BEGIN

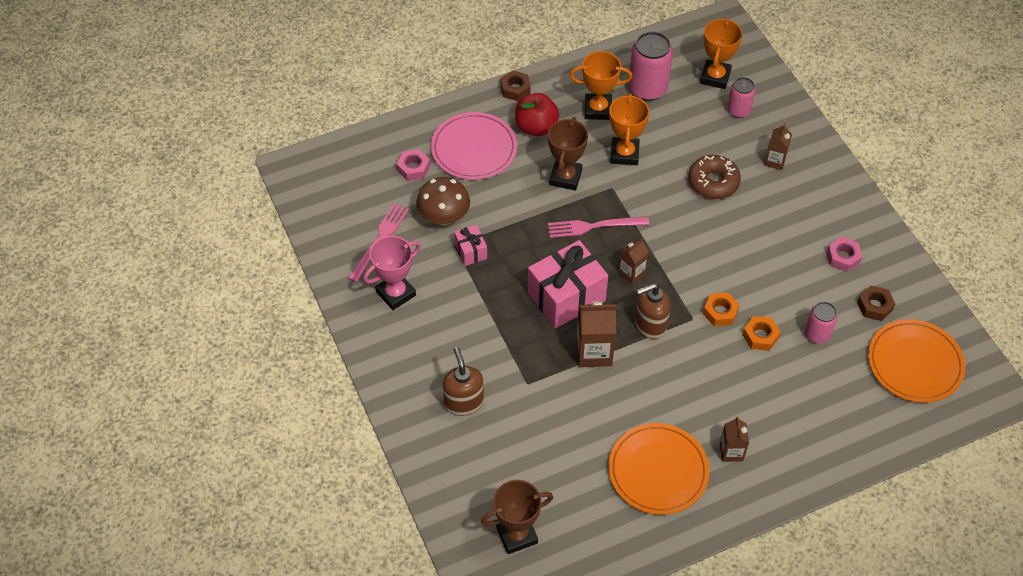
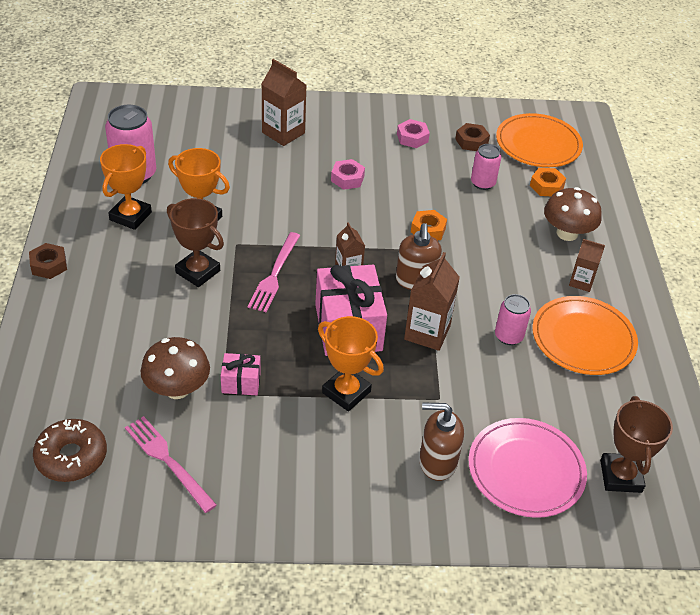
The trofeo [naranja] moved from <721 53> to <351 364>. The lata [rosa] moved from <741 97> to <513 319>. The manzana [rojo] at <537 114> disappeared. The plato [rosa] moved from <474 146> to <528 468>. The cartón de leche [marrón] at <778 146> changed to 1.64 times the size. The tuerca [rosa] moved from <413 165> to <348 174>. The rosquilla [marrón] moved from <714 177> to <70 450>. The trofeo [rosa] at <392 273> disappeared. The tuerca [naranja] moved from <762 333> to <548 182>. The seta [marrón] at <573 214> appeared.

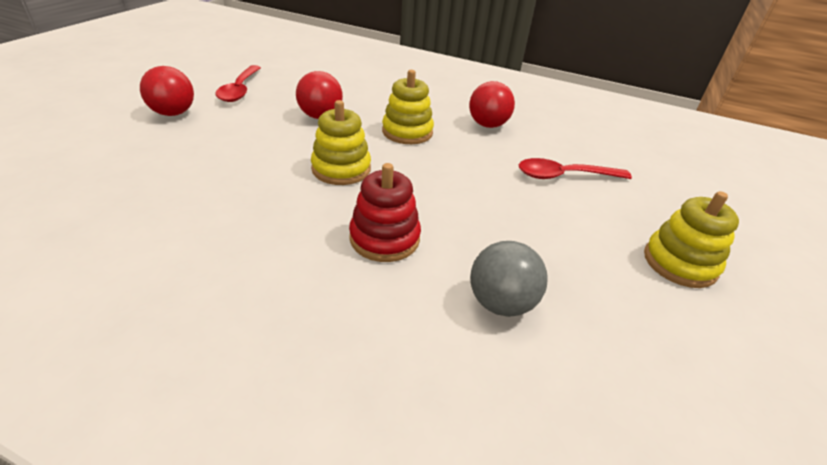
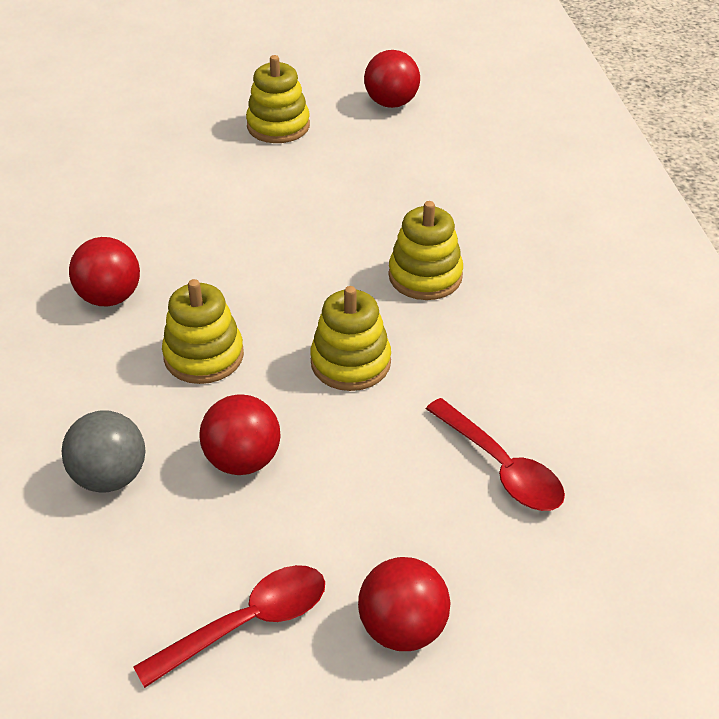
The cuchara [rojo] moved from <575 168> to <495 454>. The juguete apilable [rojo] at <385 212> became the juguete apilable [amarillo] at <425 250>. The pelota [gris] moved from <509 279> to <103 451>. The pelota [rojo] at <392 79> appeared.

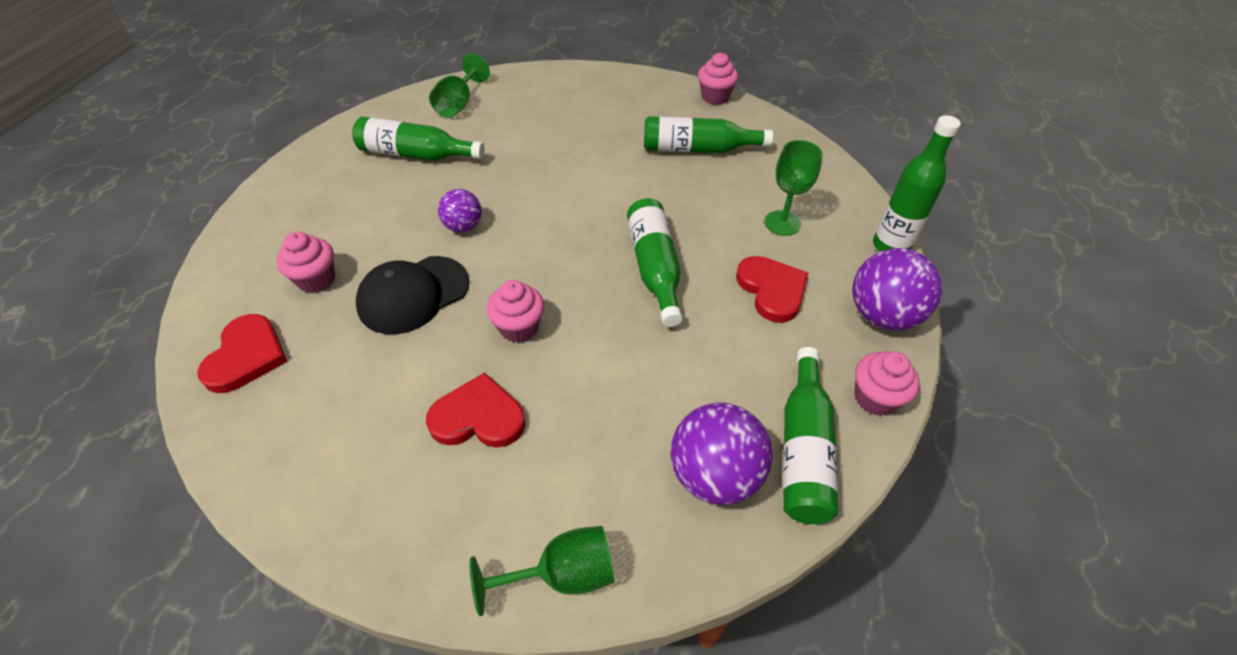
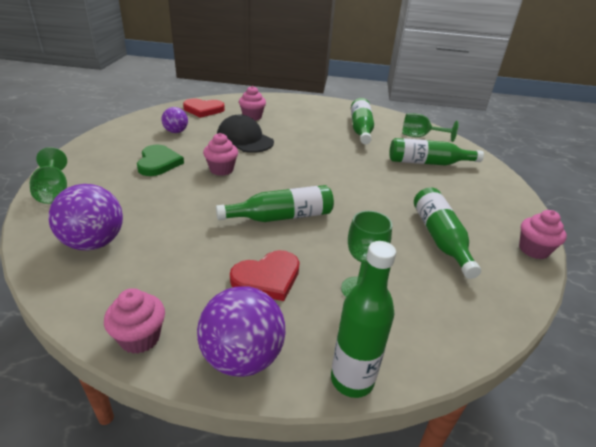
The pelota [morado] moved from <460 210> to <174 120>. The botella [verde] moved from <810 435> to <436 152>. The corazón [rojo] at <475 410> became the corazón [verde] at <160 160>.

END

§ PROBLEM TO SOLVE
Leave every picture out. Retype the remaining data exactly.

§ SOLUTION
The trofeo [naranja] moved from <721 53> to <351 364>. The lata [rosa] moved from <741 97> to <513 319>. The manzana [rojo] at <537 114> disappeared. The plato [rosa] moved from <474 146> to <528 468>. The cartón de leche [marrón] at <778 146> changed to 1.64 times the size. The tuerca [rosa] moved from <413 165> to <348 174>. The rosquilla [marrón] moved from <714 177> to <70 450>. The trofeo [rosa] at <392 273> disappeared. The tuerca [naranja] moved from <762 333> to <548 182>. The seta [marrón] at <573 214> appeared.

The cuchara [rojo] moved from <575 168> to <495 454>. The juguete apilable [rojo] at <385 212> became the juguete apilable [amarillo] at <425 250>. The pelota [gris] moved from <509 279> to <103 451>. The pelota [rojo] at <392 79> appeared.

The pelota [morado] moved from <460 210> to <174 120>. The botella [verde] moved from <810 435> to <436 152>. The corazón [rojo] at <475 410> became the corazón [verde] at <160 160>.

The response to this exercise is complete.